_The task_
Restate all data exactly. No images.

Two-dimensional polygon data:
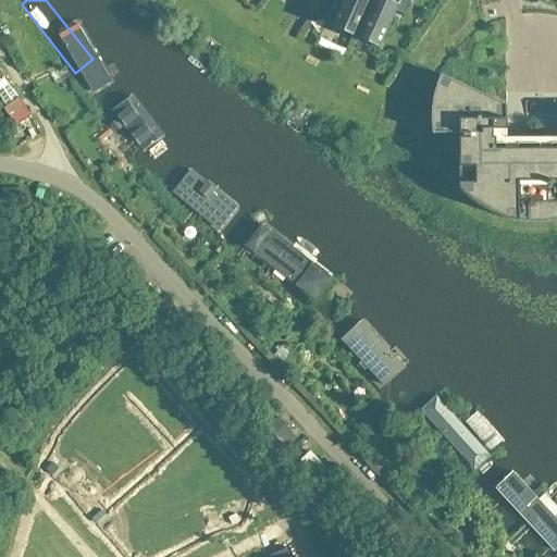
[(356,37),(371,0),(343,0),(332,26),(356,37)]
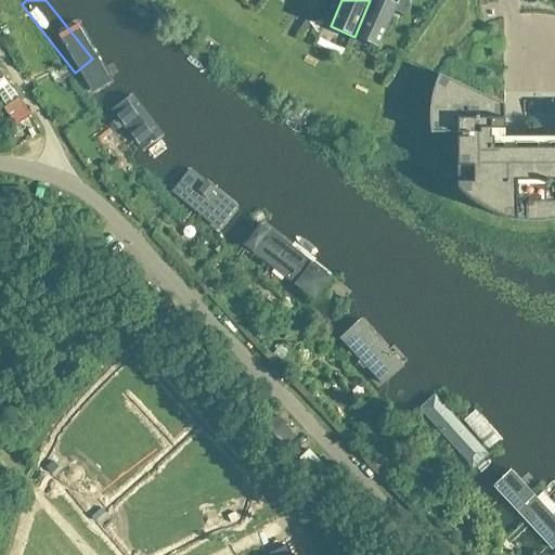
[(377,48),(399,0),(370,0),(355,37),(377,48)]
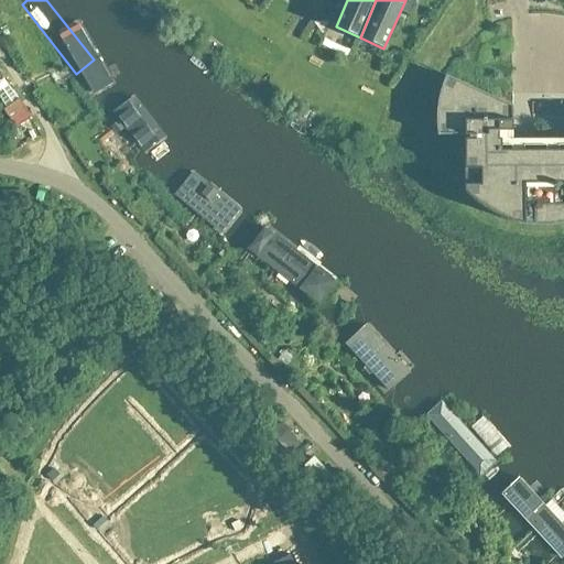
[(512,131),(512,106),(446,75),(443,83),(441,89),(440,94),(438,97),(437,100),(437,105),(436,112),(436,120),(436,128),(437,136),(438,142),(441,150),(442,153),(444,161),(445,164),(447,167),(451,174),(455,181),(457,184),(462,190),(467,195),(469,197),(476,203),(478,205),(485,209),(491,213),(498,216),(501,218),(509,220),(512,221),(520,224),(528,225),(535,226),(543,226),(546,226),(551,226),(559,225),(563,223),(563,150),(501,150),(501,144),(501,139),(499,139),(499,131),(512,131)]
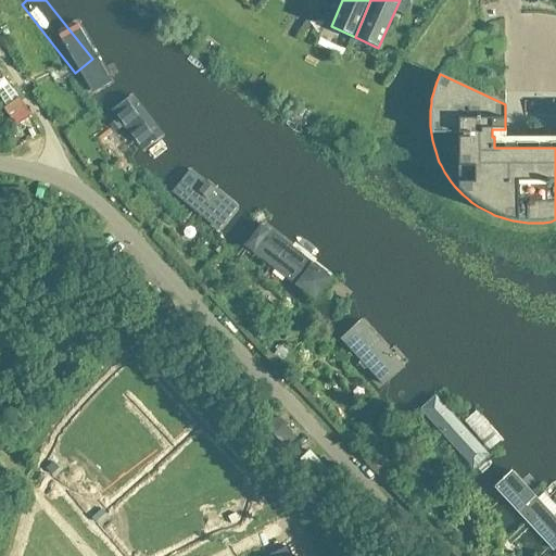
[(1,79),(0,79),(0,96),(3,102),(12,97),(1,79)]
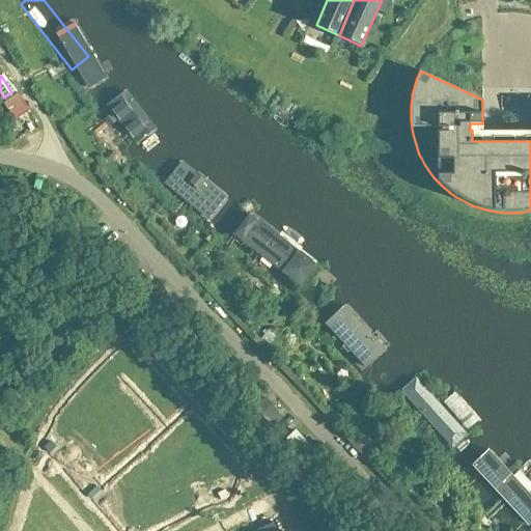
[(8,99),(3,103),(12,116),(15,119),(19,116),(29,109),(18,92),(16,93),(8,99)]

_Task output_
[(356,37),(371,0),(343,0),(332,26),(356,37)]
[(377,48),(399,0),(370,0),(355,37),(377,48)]
[(512,131),(512,106),(446,75),(443,83),(441,89),(440,94),(438,97),(437,100),(437,105),(436,112),(436,120),(436,128),(437,136),(438,142),(441,150),(442,153),(444,161),(445,164),(447,167),(451,174),(455,181),(457,184),(462,190),(467,195),(469,197),(476,203),(478,205),(485,209),(491,213),(498,216),(501,218),(509,220),(512,221),(520,224),(528,225),(535,226),(543,226),(546,226),(551,226),(559,225),(563,223),(563,150),(501,150),(501,144),(501,139),(499,139),(499,131),(512,131)]
[(1,79),(0,79),(0,96),(3,102),(12,97),(1,79)]
[(8,99),(3,103),(12,116),(15,119),(19,116),(29,109),(18,92),(16,93),(8,99)]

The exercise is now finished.